[Records from a collection]
[Start of Attachment]
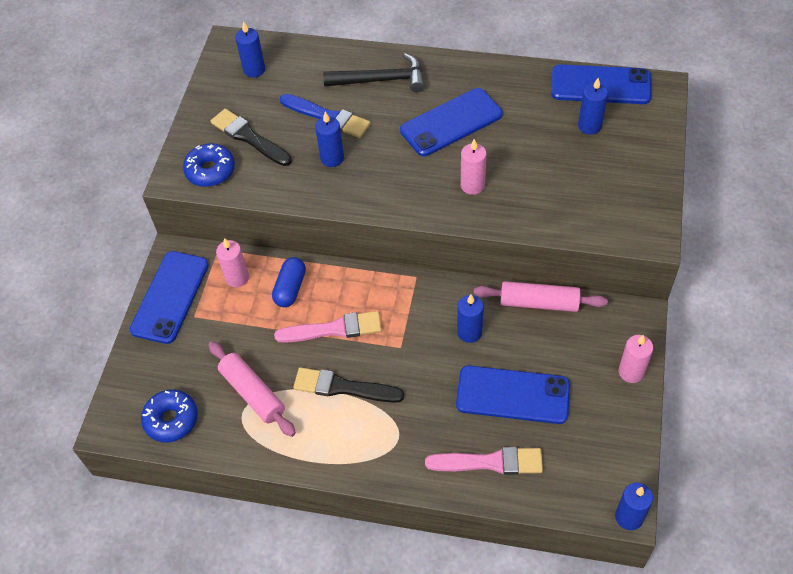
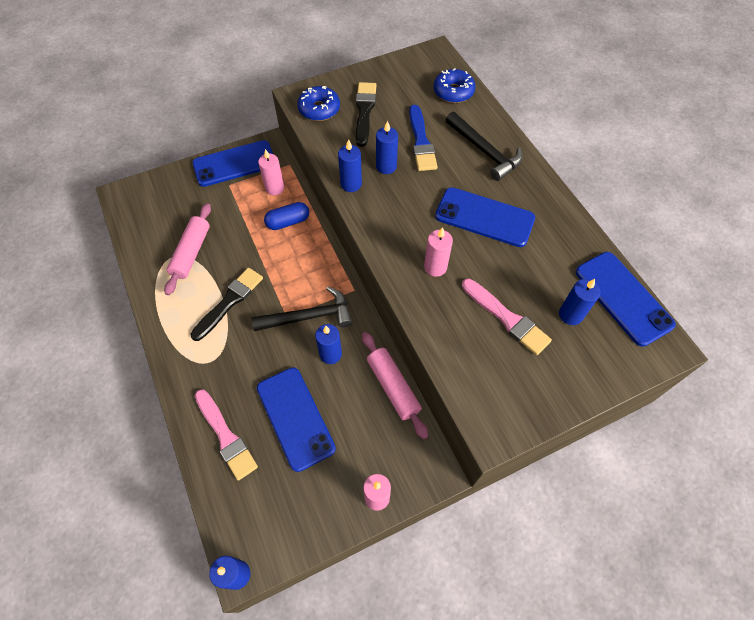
camera: 50 degrees right, 5 degrees up
(171, 419) = (144, 222): blue donut -> blue donut (453, 92)
(254, 70) = (425, 78): blue candle -> blue candle (351, 184)
(334, 329) = (273, 267): pink brush -> pink brush (507, 318)
(343, 387) = (229, 302): black brush -> black brush turned 60 degrees clockwise
(415, 328) = (309, 316): none -> black hammer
[End of Attachment]
WHAT THE TASK REQUIRES: Only the lines from the one with "(254, 70) = (425, 78): blue" to the end of the entries above belong in your answer. Retype them exactly.

OUTPUT OF THE EXERCISE:
(254, 70) = (425, 78): blue candle -> blue candle (351, 184)
(334, 329) = (273, 267): pink brush -> pink brush (507, 318)
(343, 387) = (229, 302): black brush -> black brush turned 60 degrees clockwise
(415, 328) = (309, 316): none -> black hammer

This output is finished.